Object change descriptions
★ ★ ★

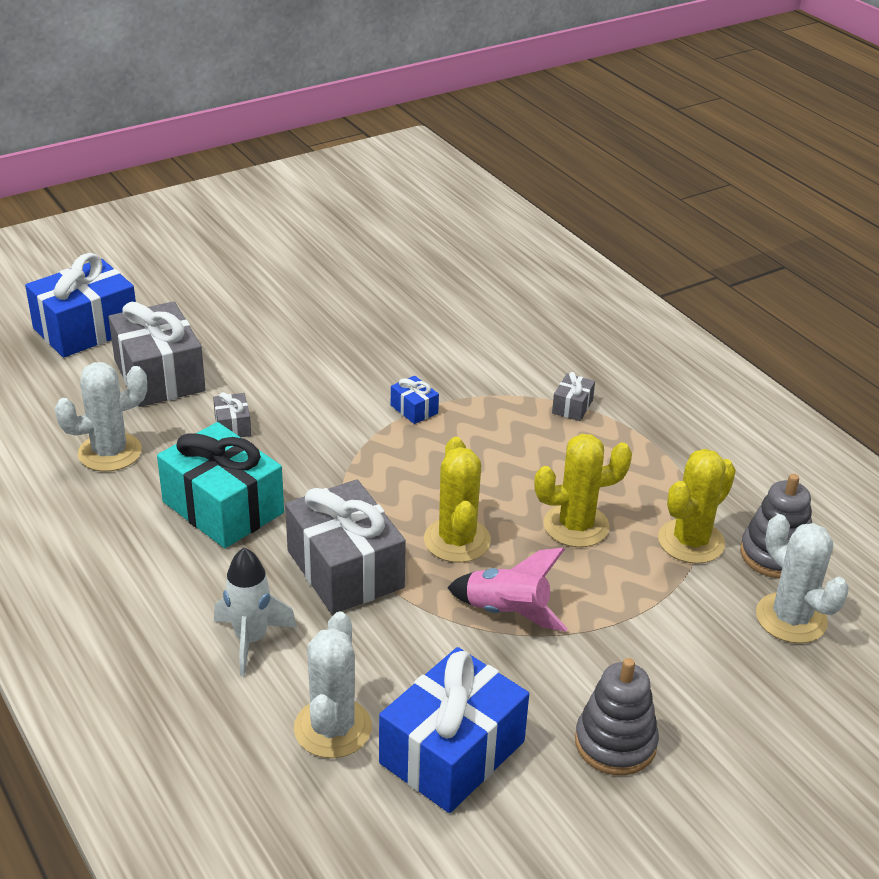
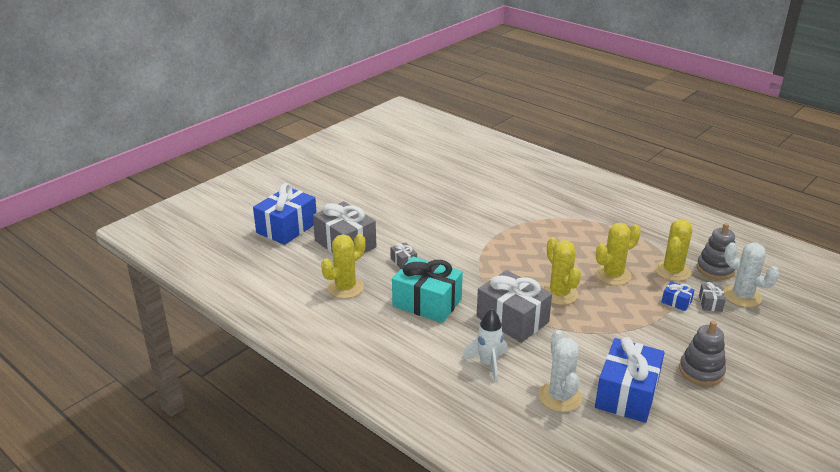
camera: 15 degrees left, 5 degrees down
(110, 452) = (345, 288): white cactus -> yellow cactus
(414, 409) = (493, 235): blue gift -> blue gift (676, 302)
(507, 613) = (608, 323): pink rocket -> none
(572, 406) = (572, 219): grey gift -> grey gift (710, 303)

★ ★ ★

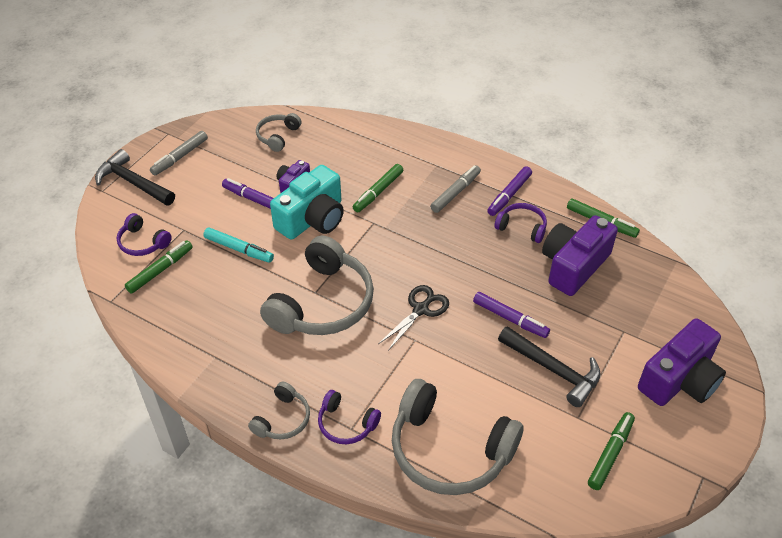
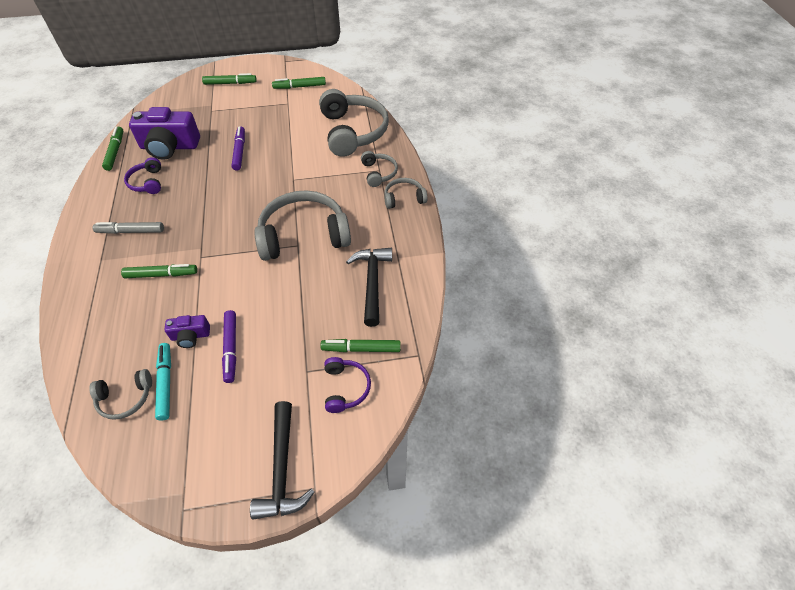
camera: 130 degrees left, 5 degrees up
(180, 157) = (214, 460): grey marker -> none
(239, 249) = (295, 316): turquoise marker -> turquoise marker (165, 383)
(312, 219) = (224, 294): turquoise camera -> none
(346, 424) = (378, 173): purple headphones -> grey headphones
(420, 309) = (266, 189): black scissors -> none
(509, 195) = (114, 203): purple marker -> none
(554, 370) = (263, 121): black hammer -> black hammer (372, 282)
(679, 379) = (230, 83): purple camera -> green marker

★ ★ ★

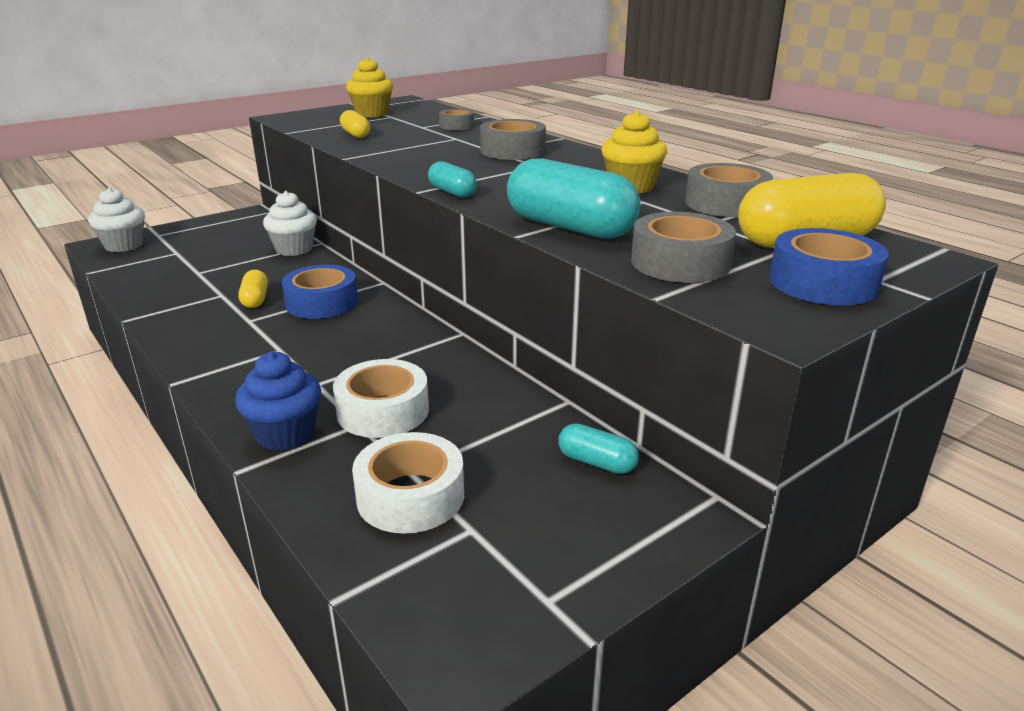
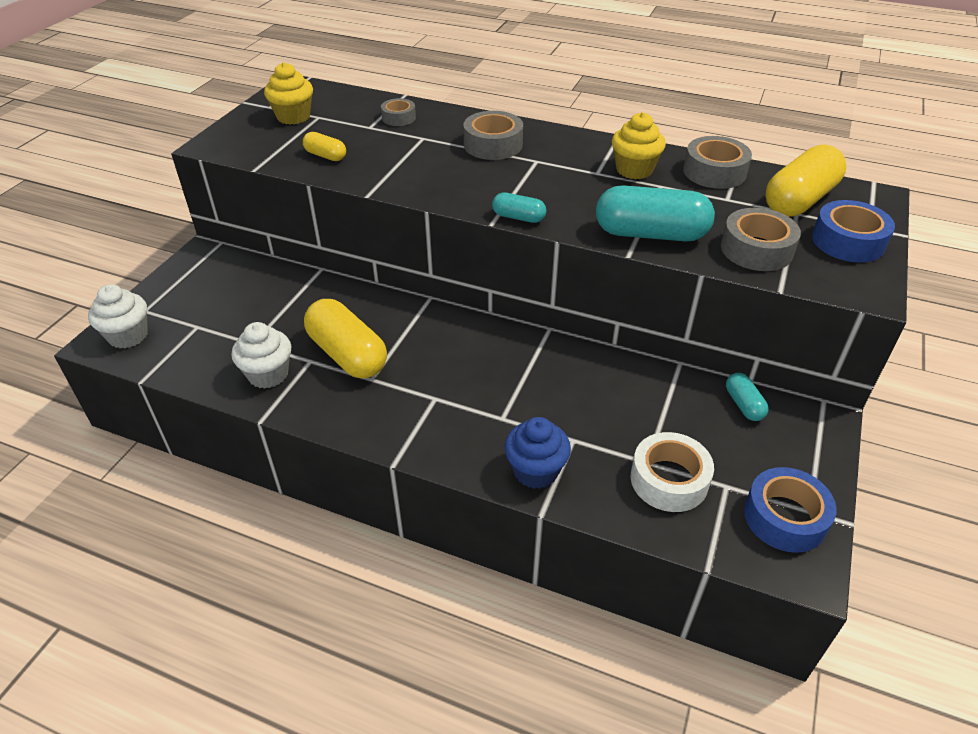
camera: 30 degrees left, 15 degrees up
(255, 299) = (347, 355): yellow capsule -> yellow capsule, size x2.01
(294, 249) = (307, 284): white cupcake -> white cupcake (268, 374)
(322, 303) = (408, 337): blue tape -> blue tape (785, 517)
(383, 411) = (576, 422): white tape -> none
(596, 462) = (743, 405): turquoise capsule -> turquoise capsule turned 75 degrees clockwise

★ ★ ★

> _WORK REQUEST_: Search the records for the word "none", then list every line that has it.

> _FINISHED EXERCISE_:
(507, 613) = (608, 323): pink rocket -> none
(180, 157) = (214, 460): grey marker -> none
(312, 219) = (224, 294): turquoise camera -> none
(420, 309) = (266, 189): black scissors -> none
(509, 195) = (114, 203): purple marker -> none
(383, 411) = (576, 422): white tape -> none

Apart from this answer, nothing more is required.